- **Problem statement**:
Reproduce the data below in full and exclude every picture.

- **Dataset excerpt**:
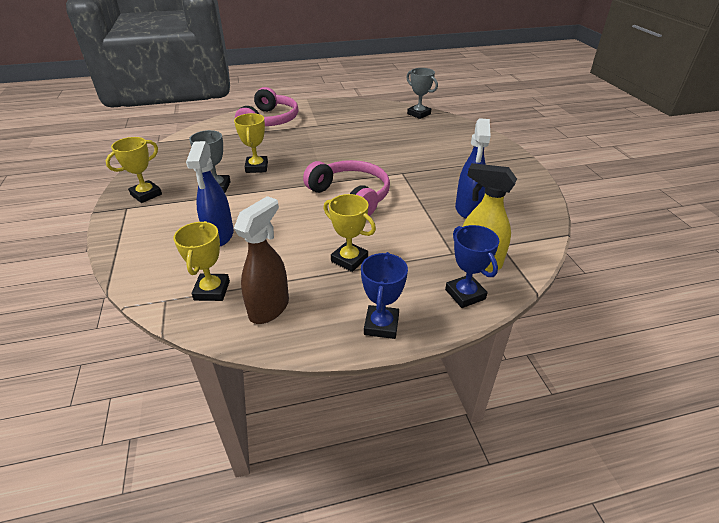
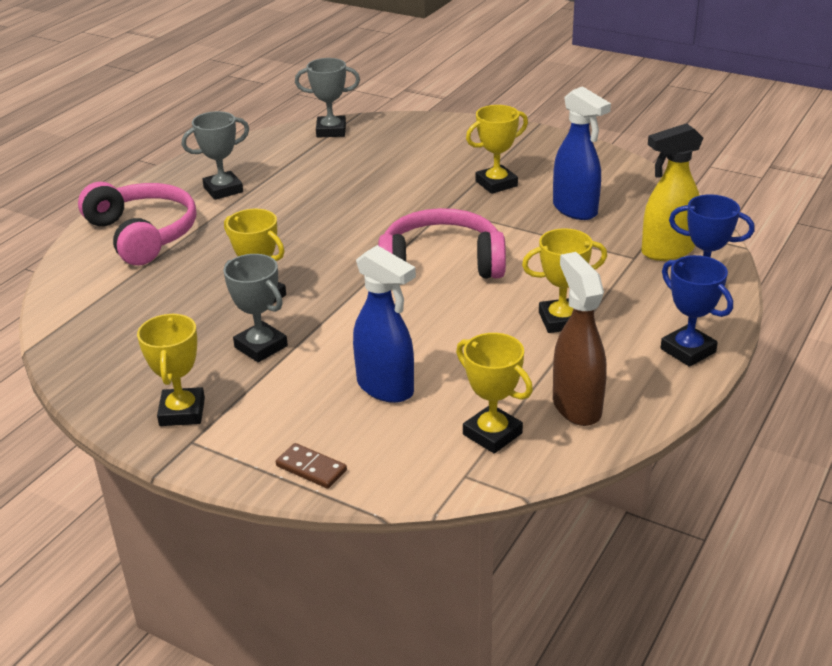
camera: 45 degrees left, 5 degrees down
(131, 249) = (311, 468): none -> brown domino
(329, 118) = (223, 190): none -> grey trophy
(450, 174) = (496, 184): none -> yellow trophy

- **Your response**:
camera: 45 degrees left, 5 degrees down
(131, 249) = (311, 468): none -> brown domino
(329, 118) = (223, 190): none -> grey trophy
(450, 174) = (496, 184): none -> yellow trophy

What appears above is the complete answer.